## Input
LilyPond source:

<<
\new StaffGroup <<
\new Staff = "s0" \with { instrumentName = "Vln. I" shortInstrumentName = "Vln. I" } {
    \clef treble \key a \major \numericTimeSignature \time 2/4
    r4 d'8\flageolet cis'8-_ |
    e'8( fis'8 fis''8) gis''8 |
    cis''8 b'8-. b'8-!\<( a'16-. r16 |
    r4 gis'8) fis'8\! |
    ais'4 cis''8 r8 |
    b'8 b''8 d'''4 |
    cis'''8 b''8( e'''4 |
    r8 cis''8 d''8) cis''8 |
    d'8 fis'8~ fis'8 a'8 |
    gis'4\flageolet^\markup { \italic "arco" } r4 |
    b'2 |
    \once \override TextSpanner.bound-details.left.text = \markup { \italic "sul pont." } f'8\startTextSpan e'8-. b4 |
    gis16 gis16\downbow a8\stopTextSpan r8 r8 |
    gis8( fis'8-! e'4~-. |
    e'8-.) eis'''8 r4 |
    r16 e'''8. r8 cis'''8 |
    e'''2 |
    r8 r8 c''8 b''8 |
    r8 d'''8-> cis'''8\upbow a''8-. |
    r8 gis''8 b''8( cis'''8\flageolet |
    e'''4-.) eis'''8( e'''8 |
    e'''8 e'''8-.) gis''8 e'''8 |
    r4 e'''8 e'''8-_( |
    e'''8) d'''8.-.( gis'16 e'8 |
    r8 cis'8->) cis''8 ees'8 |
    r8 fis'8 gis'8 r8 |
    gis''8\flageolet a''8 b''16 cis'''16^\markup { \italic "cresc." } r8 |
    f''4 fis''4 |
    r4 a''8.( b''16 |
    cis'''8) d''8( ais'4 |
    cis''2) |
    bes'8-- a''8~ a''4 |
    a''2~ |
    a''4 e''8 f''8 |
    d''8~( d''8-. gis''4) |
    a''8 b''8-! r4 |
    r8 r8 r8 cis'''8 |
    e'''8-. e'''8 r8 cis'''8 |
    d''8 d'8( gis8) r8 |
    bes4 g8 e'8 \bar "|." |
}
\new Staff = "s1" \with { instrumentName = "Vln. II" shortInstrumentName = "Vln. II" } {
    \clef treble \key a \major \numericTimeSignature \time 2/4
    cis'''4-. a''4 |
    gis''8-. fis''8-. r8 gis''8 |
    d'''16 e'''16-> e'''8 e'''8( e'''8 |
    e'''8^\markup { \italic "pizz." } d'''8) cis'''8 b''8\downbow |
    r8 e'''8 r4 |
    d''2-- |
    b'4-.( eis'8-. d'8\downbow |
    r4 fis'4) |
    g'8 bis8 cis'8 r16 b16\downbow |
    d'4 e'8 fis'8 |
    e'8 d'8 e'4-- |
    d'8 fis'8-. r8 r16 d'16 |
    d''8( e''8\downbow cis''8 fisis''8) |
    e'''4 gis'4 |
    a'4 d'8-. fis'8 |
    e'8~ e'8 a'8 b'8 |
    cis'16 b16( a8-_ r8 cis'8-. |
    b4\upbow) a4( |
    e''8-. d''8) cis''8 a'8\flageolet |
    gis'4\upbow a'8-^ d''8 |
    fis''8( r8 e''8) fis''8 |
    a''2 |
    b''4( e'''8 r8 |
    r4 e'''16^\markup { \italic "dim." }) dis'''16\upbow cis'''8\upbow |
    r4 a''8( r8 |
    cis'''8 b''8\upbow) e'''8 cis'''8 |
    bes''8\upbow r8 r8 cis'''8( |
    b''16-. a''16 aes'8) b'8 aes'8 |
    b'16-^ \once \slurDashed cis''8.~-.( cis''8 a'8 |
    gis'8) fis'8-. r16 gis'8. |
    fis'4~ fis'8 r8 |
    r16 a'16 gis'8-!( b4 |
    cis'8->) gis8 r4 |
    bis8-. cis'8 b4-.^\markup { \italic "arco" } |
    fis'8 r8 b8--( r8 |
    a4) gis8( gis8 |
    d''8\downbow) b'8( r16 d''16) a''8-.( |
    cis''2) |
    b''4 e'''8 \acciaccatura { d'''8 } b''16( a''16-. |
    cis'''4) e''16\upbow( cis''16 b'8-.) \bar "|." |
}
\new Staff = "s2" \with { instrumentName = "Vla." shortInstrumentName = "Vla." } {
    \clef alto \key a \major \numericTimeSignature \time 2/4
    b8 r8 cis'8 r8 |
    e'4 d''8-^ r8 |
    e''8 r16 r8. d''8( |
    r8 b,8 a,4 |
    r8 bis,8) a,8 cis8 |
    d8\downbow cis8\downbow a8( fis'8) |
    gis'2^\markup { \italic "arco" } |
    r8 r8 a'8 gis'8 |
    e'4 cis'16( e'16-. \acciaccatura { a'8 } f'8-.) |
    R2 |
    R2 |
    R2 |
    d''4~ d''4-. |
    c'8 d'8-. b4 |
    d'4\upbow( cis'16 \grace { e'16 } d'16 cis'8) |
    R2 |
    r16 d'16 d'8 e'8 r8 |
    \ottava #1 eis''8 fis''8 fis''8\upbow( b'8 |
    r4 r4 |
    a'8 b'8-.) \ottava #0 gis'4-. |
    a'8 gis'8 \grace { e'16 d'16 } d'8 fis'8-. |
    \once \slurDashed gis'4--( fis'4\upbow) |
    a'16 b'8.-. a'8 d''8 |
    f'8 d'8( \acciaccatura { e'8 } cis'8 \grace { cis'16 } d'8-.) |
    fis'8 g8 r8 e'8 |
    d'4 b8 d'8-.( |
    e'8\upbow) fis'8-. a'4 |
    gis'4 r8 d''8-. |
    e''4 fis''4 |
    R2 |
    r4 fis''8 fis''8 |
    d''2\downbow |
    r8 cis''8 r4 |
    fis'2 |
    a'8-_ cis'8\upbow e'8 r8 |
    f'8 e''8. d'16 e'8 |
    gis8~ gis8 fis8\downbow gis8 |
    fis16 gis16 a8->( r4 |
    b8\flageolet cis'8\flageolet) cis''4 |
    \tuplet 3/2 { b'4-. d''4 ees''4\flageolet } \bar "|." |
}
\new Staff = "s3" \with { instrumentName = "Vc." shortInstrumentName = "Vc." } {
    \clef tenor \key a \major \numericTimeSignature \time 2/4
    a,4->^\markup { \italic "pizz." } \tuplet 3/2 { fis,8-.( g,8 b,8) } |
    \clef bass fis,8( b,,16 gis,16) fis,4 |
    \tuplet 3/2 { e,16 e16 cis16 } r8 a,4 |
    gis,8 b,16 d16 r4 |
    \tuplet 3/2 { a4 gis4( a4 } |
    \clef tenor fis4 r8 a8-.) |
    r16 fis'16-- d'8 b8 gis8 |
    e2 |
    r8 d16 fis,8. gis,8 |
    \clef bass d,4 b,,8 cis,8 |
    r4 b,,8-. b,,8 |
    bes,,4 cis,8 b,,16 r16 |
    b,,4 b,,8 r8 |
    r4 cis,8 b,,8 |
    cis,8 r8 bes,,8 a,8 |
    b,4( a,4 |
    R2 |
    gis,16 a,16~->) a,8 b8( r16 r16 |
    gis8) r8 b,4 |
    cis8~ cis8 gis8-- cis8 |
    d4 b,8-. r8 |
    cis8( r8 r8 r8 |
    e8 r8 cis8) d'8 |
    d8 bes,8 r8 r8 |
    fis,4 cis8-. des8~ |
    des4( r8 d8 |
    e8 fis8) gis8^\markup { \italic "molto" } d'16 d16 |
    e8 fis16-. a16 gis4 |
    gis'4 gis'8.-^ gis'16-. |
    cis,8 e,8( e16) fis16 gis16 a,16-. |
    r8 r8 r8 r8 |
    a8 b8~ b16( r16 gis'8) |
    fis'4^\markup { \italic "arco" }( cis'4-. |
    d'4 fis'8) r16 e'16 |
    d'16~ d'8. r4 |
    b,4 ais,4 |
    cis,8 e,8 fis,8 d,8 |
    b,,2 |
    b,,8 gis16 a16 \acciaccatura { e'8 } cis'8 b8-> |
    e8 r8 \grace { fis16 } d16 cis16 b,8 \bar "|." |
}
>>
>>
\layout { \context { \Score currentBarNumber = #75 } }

## Short problem
Which lines above contain the string "bass", with case counting? Gather every one of them.

## Problem solution
    \clef bass fis,8( b,,16 gis,16) fis,4 |
    \clef bass d,4 b,,8 cis,8 |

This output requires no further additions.